Required work: Write out every line below that includes the word "diode".

Exercise input:
<<<<

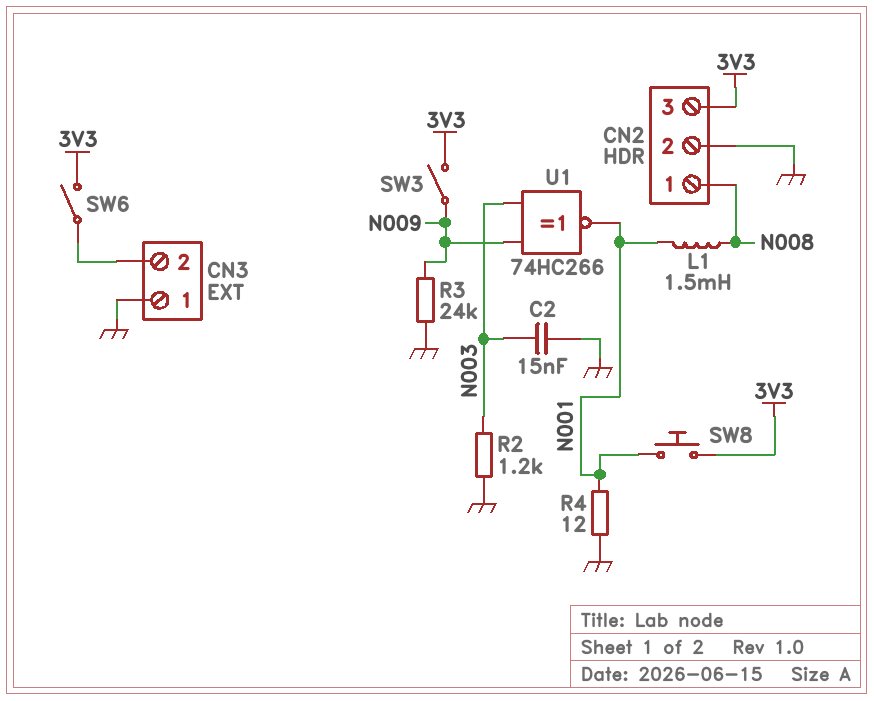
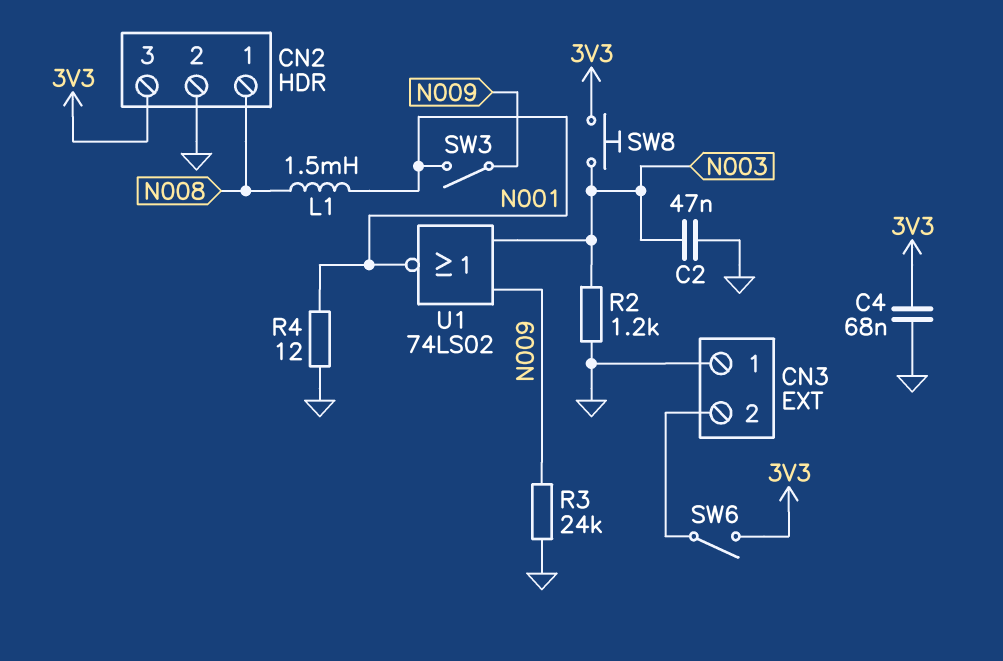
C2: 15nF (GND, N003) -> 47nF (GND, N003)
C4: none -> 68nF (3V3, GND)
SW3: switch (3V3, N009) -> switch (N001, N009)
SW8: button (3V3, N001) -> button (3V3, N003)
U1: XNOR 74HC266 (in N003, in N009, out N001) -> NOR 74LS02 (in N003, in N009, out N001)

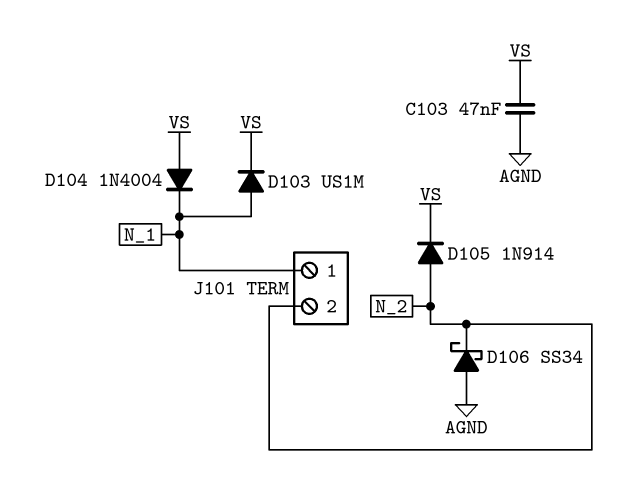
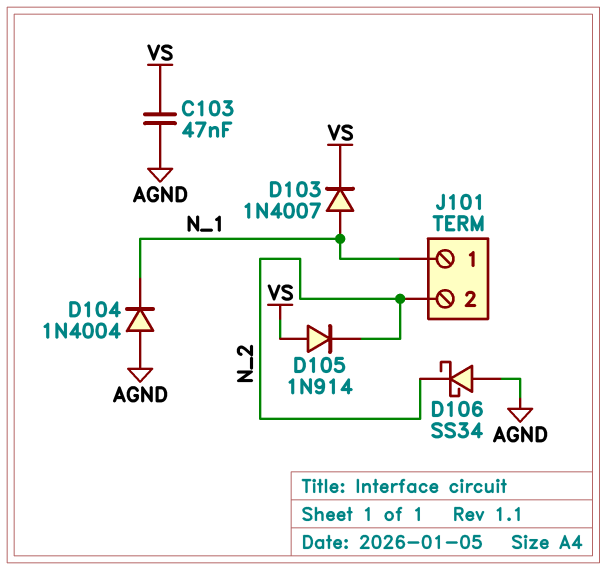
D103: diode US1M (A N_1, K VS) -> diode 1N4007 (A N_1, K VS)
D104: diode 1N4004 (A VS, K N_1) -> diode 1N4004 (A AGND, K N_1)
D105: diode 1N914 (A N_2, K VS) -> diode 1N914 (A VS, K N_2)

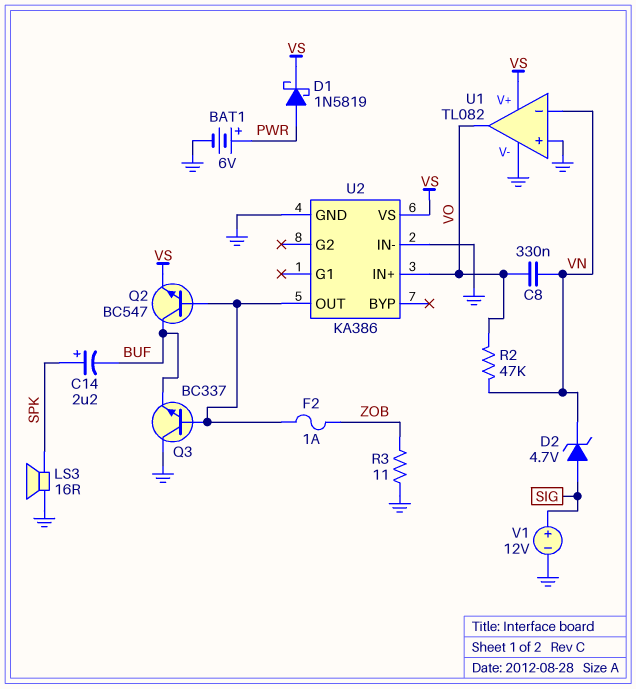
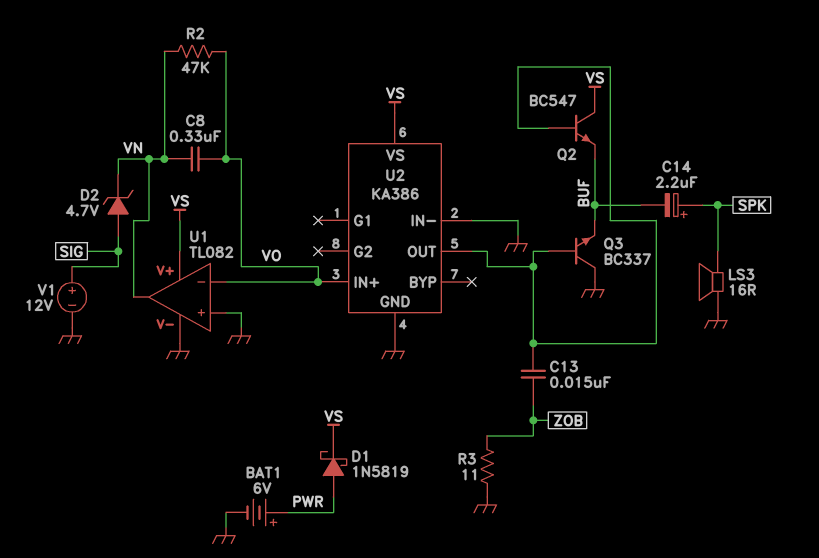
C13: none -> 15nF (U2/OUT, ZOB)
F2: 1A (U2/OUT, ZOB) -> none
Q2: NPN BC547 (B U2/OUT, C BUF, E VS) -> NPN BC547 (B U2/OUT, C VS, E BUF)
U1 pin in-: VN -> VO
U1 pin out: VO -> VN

>>>>

Solution for this problem:
D103: diode US1M (A N_1, K VS) -> diode 1N4007 (A N_1, K VS)
D104: diode 1N4004 (A VS, K N_1) -> diode 1N4004 (A AGND, K N_1)
D105: diode 1N914 (A N_2, K VS) -> diode 1N914 (A VS, K N_2)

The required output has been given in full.